(Data extracted from a collection)

↓

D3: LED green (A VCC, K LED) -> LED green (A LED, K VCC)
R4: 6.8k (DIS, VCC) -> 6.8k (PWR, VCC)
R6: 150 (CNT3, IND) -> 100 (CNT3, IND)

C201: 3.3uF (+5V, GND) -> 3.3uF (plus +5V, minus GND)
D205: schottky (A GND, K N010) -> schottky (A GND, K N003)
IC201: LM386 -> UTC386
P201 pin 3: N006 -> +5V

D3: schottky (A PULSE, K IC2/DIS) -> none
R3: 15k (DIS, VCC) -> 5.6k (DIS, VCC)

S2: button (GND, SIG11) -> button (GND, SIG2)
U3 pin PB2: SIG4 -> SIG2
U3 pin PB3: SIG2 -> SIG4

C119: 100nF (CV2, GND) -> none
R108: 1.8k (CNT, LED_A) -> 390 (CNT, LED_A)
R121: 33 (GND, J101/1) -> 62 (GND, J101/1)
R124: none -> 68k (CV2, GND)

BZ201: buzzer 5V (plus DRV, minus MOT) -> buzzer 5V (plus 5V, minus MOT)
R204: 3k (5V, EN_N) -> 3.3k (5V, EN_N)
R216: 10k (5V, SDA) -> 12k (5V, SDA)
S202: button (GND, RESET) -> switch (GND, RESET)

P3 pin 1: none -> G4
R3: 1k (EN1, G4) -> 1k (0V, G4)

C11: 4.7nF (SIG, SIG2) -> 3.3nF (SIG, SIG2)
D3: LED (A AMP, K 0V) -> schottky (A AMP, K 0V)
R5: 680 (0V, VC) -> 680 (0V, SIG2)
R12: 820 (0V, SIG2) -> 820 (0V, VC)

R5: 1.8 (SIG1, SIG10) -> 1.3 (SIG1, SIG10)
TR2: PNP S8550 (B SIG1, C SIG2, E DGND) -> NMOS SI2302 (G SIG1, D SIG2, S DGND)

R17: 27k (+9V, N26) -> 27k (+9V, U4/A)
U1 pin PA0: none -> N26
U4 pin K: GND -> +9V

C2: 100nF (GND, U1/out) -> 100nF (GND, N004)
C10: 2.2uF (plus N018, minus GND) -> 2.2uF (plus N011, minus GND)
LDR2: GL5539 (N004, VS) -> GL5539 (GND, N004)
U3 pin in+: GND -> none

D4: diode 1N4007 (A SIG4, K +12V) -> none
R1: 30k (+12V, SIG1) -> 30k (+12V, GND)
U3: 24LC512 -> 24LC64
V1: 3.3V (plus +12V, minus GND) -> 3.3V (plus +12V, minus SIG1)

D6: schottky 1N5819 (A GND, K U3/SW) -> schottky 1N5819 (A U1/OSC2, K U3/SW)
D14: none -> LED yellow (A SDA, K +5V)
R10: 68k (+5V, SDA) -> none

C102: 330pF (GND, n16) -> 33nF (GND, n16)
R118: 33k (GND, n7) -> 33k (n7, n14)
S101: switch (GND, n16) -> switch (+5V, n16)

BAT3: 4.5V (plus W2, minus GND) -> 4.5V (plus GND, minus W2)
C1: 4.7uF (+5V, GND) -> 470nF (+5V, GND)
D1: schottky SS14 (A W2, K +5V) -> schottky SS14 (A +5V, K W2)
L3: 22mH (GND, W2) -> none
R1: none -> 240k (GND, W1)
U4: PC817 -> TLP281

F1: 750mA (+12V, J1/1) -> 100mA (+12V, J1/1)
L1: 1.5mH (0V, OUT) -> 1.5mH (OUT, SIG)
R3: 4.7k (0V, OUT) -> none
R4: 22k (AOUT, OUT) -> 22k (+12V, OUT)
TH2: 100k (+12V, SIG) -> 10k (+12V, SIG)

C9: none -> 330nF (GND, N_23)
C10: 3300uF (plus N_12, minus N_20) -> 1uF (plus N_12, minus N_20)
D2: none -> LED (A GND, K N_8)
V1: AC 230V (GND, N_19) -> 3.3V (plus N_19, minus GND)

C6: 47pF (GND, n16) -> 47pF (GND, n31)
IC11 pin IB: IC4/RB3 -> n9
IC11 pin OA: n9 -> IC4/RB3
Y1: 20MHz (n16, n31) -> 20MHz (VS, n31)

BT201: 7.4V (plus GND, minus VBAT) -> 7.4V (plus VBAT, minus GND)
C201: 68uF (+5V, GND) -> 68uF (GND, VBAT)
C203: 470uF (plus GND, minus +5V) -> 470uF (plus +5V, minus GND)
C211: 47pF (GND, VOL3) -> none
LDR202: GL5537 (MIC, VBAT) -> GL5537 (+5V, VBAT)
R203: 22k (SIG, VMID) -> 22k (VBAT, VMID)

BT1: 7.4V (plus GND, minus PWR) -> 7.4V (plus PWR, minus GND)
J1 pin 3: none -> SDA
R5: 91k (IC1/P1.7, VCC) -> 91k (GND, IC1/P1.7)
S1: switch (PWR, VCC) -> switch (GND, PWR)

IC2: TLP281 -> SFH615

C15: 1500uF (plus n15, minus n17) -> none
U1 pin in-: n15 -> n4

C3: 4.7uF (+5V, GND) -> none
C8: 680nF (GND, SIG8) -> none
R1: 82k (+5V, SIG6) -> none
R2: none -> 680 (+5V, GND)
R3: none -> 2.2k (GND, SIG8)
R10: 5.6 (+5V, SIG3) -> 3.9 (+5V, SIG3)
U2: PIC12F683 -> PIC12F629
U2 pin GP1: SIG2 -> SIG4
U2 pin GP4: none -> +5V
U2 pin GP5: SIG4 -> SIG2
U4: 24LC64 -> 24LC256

↑

» Work item
Every line above that holds the word "schottky" needs to be copied.

» Final answer
D205: schottky (A GND, K N010) -> schottky (A GND, K N003)
D3: schottky (A PULSE, K IC2/DIS) -> none
D3: LED (A AMP, K 0V) -> schottky (A AMP, K 0V)
D6: schottky 1N5819 (A GND, K U3/SW) -> schottky 1N5819 (A U1/OSC2, K U3/SW)
D1: schottky SS14 (A W2, K +5V) -> schottky SS14 (A +5V, K W2)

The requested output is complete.